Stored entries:
• • • • • • •
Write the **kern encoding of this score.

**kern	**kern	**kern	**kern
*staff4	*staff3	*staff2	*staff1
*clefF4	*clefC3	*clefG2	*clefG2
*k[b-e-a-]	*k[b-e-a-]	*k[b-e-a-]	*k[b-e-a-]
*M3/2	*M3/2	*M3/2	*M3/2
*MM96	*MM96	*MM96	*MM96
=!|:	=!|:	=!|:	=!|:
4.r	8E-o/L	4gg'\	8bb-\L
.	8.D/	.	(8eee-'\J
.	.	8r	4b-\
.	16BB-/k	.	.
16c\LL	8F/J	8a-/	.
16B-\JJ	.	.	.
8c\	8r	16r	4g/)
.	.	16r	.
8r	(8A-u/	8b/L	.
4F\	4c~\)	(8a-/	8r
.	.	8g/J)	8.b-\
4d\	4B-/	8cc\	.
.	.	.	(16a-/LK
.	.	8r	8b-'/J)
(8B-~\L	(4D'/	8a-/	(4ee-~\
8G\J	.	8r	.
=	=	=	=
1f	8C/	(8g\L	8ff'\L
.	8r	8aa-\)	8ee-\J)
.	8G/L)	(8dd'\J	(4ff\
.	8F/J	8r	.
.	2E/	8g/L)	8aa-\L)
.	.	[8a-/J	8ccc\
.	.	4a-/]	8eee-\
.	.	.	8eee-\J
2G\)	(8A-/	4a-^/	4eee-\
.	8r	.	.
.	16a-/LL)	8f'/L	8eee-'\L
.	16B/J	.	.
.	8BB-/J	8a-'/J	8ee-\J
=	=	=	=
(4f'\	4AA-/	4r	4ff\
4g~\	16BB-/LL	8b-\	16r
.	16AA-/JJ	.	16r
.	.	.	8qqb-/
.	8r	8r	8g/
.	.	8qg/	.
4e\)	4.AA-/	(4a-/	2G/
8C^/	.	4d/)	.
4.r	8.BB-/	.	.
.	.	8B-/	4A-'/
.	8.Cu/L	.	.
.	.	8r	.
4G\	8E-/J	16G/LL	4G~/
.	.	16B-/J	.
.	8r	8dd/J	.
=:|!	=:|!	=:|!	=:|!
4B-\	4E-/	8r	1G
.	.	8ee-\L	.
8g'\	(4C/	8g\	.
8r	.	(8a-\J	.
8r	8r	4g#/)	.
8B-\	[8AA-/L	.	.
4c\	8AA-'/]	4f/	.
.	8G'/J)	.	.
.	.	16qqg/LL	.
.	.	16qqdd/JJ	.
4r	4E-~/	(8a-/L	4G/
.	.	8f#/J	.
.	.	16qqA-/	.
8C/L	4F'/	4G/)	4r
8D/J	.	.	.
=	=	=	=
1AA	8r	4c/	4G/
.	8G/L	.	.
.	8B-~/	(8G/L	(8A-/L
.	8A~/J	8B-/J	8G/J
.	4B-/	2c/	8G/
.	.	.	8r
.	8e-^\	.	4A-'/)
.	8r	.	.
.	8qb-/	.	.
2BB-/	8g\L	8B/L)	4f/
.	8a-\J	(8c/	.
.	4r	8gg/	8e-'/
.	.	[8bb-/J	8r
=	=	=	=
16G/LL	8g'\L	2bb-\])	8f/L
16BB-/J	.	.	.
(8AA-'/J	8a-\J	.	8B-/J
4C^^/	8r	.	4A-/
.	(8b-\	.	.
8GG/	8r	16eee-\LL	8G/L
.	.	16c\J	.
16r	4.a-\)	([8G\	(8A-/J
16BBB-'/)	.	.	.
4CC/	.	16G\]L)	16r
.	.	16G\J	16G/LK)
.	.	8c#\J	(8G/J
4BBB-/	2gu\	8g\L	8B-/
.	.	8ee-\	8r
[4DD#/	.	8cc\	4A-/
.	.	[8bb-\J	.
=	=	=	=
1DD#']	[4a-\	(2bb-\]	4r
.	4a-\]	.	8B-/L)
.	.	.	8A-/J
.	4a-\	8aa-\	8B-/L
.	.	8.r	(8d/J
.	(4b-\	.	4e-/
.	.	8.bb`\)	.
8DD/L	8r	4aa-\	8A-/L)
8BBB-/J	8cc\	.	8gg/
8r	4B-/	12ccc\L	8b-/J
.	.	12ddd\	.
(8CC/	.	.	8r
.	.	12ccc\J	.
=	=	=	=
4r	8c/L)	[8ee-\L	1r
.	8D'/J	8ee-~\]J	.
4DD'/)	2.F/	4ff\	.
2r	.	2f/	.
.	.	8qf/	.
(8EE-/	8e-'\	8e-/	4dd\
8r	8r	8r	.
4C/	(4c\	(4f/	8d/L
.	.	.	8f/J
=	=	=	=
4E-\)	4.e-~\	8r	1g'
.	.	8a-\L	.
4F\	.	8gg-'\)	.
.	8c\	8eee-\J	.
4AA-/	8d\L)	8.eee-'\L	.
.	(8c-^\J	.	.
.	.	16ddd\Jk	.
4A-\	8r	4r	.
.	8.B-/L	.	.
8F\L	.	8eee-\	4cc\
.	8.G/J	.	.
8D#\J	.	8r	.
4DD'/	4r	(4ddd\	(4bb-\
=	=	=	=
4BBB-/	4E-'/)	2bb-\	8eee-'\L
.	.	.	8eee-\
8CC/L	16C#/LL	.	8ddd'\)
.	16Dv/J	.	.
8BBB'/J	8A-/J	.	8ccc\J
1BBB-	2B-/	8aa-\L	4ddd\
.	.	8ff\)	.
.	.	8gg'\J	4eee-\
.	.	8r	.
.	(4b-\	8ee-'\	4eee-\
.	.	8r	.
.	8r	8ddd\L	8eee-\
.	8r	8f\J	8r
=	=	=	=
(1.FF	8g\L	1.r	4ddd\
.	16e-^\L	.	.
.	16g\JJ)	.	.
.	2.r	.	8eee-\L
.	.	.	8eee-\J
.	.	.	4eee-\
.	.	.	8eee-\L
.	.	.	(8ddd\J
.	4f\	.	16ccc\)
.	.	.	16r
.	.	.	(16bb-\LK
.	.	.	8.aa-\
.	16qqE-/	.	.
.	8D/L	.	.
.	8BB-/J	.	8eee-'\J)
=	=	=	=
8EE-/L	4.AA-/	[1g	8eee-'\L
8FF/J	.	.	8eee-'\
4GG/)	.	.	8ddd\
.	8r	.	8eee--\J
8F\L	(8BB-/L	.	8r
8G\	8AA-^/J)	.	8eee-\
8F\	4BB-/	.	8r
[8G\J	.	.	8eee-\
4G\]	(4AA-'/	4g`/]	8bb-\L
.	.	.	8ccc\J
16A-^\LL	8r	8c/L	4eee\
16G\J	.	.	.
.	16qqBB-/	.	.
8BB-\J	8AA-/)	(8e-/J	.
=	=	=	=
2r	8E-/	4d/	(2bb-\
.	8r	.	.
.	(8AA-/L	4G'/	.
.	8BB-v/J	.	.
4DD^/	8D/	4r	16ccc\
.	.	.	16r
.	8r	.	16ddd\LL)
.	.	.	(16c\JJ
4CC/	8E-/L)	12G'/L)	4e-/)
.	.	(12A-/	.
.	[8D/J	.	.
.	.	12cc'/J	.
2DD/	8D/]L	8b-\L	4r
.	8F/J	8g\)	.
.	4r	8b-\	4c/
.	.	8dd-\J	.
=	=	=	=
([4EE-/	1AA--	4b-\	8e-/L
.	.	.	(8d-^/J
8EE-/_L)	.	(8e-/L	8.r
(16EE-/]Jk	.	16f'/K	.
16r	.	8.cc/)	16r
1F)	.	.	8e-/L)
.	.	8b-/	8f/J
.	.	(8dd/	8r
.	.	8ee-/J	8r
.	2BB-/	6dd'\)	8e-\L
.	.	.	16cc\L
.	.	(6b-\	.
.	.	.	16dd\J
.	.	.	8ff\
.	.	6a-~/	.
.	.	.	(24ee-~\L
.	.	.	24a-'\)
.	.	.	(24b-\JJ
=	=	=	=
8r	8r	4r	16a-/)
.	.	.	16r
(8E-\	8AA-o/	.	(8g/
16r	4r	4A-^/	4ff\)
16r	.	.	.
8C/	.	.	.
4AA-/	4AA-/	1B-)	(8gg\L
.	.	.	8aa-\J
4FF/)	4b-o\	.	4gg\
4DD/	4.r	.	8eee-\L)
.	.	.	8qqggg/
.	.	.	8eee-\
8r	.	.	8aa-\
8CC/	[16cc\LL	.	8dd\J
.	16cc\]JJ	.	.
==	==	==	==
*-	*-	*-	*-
• • • • • • •
- Problem requirements -
Find every line in the rows above that contains the string "kern", and copy each of those lines.

- Full response -
Write the **kern encoding of this score.
**kern	**kern	**kern	**kern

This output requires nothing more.